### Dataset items
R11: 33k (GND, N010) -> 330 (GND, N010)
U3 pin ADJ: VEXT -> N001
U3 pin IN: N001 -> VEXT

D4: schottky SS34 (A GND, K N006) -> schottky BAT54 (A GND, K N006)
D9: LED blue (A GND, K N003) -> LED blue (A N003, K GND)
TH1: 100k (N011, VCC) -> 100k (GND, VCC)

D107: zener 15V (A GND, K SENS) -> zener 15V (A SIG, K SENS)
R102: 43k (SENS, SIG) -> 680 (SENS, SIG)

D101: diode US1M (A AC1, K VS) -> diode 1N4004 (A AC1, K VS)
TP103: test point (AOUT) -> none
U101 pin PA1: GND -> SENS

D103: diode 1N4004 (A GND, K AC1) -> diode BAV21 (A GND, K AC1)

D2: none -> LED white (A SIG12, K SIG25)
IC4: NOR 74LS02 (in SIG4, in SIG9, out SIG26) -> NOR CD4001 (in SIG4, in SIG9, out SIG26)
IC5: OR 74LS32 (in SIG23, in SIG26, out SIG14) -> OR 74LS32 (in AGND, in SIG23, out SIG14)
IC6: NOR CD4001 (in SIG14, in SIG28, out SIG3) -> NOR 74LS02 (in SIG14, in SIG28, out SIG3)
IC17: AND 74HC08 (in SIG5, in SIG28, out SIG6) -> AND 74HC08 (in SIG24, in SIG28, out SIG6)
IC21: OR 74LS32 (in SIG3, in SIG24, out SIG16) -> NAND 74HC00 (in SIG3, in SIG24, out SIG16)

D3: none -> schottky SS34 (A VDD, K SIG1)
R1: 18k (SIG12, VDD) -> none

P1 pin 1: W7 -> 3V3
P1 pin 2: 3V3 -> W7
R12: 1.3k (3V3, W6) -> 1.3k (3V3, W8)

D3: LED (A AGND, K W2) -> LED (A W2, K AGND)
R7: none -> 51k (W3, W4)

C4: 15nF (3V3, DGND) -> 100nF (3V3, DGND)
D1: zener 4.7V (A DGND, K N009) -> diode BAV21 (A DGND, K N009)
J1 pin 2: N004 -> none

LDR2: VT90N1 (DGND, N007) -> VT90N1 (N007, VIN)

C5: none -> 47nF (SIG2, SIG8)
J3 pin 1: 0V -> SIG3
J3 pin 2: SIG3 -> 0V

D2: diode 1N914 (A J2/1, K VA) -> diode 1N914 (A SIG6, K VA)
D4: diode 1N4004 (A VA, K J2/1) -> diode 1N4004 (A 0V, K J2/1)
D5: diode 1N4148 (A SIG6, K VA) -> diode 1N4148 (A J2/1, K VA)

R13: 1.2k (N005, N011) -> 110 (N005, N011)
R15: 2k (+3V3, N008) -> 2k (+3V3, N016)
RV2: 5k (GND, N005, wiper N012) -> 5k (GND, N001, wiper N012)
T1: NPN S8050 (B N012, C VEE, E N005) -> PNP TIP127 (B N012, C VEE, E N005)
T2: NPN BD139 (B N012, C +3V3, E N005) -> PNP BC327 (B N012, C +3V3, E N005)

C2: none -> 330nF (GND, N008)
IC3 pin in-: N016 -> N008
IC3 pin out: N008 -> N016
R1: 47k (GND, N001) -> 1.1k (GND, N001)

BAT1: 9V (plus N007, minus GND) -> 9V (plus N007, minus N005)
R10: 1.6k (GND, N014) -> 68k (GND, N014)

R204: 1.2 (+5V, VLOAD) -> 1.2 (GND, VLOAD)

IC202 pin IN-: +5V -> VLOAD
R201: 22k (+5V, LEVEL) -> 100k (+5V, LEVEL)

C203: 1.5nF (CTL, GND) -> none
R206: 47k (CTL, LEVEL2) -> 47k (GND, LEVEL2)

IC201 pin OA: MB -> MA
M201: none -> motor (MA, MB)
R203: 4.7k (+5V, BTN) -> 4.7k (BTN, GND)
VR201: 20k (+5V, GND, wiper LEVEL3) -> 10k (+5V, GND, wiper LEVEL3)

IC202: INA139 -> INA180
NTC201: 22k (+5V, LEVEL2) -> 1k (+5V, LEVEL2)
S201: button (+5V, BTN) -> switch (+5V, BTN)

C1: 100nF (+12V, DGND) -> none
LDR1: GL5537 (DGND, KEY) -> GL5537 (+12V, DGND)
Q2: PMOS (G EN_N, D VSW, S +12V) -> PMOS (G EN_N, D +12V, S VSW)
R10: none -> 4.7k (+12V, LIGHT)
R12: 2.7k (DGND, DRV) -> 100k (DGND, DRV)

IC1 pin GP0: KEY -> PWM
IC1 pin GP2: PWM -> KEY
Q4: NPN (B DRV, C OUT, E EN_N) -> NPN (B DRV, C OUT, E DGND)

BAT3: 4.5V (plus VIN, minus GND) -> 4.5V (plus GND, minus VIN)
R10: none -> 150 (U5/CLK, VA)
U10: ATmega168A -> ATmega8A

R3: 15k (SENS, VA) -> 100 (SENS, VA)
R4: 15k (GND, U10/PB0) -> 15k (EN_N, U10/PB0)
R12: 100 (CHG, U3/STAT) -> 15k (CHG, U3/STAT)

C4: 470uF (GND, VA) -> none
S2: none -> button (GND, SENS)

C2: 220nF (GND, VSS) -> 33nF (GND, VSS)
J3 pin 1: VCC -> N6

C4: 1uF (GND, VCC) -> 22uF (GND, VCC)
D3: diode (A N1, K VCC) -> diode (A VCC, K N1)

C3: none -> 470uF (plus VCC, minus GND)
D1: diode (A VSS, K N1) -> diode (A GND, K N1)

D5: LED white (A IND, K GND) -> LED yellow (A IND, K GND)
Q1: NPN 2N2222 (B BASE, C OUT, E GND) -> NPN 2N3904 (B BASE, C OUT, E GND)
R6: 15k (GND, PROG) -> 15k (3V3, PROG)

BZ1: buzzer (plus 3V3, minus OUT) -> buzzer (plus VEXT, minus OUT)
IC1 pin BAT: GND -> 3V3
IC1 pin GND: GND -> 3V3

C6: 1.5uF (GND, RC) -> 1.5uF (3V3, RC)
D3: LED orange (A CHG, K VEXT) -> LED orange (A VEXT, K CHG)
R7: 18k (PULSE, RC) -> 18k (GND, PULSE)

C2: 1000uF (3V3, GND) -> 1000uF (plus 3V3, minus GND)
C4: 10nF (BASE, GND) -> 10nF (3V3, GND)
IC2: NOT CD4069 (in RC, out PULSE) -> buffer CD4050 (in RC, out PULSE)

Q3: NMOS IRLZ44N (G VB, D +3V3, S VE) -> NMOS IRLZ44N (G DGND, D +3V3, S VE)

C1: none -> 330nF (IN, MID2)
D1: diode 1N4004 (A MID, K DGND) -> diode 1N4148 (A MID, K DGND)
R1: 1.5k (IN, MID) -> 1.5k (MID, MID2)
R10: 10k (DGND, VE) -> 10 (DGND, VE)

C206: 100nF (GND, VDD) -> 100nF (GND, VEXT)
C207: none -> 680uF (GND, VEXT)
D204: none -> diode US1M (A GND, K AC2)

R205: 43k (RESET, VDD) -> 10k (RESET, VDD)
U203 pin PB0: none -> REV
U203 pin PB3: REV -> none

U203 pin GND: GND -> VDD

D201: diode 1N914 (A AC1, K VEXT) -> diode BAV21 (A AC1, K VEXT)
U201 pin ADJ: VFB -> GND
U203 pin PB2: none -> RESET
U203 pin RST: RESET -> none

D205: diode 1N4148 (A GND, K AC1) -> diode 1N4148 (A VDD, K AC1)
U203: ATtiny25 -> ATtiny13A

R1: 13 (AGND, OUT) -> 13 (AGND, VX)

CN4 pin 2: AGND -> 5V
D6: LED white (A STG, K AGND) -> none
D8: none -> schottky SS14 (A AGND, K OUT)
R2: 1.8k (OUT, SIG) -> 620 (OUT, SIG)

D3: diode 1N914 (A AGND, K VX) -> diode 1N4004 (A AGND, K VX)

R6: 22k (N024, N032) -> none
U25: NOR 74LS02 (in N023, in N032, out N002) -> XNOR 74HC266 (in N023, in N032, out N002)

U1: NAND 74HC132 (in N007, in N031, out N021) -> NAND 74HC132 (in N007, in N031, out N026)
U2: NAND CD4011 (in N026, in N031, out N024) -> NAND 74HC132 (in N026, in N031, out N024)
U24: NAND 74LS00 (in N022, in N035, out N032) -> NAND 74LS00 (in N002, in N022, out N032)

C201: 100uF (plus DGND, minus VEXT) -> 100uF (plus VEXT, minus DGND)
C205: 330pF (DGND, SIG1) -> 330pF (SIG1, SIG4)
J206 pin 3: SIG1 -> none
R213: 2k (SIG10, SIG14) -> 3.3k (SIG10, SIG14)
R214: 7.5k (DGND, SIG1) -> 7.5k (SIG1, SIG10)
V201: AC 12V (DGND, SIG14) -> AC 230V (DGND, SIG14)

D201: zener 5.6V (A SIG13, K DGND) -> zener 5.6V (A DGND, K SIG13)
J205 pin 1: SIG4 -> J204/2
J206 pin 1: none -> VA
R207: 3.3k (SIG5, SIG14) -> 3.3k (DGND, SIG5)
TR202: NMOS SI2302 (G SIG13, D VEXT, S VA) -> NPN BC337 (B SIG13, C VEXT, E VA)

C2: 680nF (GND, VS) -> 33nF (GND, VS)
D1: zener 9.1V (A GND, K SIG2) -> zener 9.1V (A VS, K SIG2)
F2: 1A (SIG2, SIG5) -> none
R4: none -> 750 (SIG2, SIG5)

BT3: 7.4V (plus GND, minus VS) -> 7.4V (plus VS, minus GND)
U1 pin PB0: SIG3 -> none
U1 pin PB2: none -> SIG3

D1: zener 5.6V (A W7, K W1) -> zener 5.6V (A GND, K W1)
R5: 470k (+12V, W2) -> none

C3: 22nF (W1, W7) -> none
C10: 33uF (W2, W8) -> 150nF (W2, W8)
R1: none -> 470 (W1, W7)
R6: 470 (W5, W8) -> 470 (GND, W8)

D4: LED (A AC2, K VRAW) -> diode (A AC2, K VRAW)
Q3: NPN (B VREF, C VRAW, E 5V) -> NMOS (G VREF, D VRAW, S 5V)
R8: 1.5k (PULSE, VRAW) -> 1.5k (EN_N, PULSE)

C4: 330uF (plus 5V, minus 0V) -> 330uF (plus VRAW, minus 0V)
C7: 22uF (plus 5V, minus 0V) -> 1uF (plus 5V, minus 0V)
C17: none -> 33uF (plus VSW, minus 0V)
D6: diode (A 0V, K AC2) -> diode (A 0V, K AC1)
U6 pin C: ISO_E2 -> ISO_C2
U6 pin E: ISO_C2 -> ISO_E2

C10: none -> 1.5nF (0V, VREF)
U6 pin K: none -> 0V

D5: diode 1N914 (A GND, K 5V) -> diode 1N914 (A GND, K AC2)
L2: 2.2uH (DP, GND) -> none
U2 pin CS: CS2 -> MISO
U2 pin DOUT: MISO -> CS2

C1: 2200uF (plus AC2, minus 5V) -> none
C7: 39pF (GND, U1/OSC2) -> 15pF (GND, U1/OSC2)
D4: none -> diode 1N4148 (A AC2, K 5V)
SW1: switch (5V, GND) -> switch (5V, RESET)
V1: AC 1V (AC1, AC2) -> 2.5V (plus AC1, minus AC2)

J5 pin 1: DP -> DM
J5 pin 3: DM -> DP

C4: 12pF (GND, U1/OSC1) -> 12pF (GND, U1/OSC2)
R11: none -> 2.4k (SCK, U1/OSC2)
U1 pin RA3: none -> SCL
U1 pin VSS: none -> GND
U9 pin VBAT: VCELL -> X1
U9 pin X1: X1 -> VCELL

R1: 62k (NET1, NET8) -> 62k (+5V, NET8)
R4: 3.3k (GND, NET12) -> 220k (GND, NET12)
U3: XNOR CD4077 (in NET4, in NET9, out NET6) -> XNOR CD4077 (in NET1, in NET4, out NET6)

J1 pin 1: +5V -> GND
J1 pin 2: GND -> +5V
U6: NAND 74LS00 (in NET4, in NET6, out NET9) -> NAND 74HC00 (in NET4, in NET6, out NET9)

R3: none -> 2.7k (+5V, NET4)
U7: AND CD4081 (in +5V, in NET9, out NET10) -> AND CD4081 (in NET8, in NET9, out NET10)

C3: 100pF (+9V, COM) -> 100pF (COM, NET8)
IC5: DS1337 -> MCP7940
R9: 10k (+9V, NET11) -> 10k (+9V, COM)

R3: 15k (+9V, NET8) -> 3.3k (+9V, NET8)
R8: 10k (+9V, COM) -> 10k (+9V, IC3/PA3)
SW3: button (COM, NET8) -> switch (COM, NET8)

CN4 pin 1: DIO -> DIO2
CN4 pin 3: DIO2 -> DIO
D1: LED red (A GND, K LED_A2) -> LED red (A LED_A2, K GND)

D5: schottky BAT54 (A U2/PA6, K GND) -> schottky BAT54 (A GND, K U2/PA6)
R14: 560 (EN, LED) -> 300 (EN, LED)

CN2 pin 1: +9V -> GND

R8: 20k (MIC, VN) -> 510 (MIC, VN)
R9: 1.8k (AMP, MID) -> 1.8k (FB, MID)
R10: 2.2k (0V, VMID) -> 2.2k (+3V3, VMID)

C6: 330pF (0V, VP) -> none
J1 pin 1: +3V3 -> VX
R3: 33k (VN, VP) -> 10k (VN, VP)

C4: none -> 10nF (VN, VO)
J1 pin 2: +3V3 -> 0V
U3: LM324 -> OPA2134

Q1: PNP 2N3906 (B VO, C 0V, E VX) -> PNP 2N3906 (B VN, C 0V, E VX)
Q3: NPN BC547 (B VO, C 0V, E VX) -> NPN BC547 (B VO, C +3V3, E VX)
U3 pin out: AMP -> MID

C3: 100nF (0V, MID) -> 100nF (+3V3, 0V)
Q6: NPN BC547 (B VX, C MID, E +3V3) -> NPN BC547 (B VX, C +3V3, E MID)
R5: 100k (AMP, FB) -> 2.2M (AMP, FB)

### Exercise brief
Will you return exactly the lines above from the one with "J1 pin 1: +5V -> GND" down to the one with "R10: 2.2k (0V, VMID) -> 2.2k (+3V3, VMID)", counting both as part of the range?

### Solution for this problem
J1 pin 1: +5V -> GND
J1 pin 2: GND -> +5V
U6: NAND 74LS00 (in NET4, in NET6, out NET9) -> NAND 74HC00 (in NET4, in NET6, out NET9)

R3: none -> 2.7k (+5V, NET4)
U7: AND CD4081 (in +5V, in NET9, out NET10) -> AND CD4081 (in NET8, in NET9, out NET10)

C3: 100pF (+9V, COM) -> 100pF (COM, NET8)
IC5: DS1337 -> MCP7940
R9: 10k (+9V, NET11) -> 10k (+9V, COM)

R3: 15k (+9V, NET8) -> 3.3k (+9V, NET8)
R8: 10k (+9V, COM) -> 10k (+9V, IC3/PA3)
SW3: button (COM, NET8) -> switch (COM, NET8)

CN4 pin 1: DIO -> DIO2
CN4 pin 3: DIO2 -> DIO
D1: LED red (A GND, K LED_A2) -> LED red (A LED_A2, K GND)

D5: schottky BAT54 (A U2/PA6, K GND) -> schottky BAT54 (A GND, K U2/PA6)
R14: 560 (EN, LED) -> 300 (EN, LED)

CN2 pin 1: +9V -> GND

R8: 20k (MIC, VN) -> 510 (MIC, VN)
R9: 1.8k (AMP, MID) -> 1.8k (FB, MID)
R10: 2.2k (0V, VMID) -> 2.2k (+3V3, VMID)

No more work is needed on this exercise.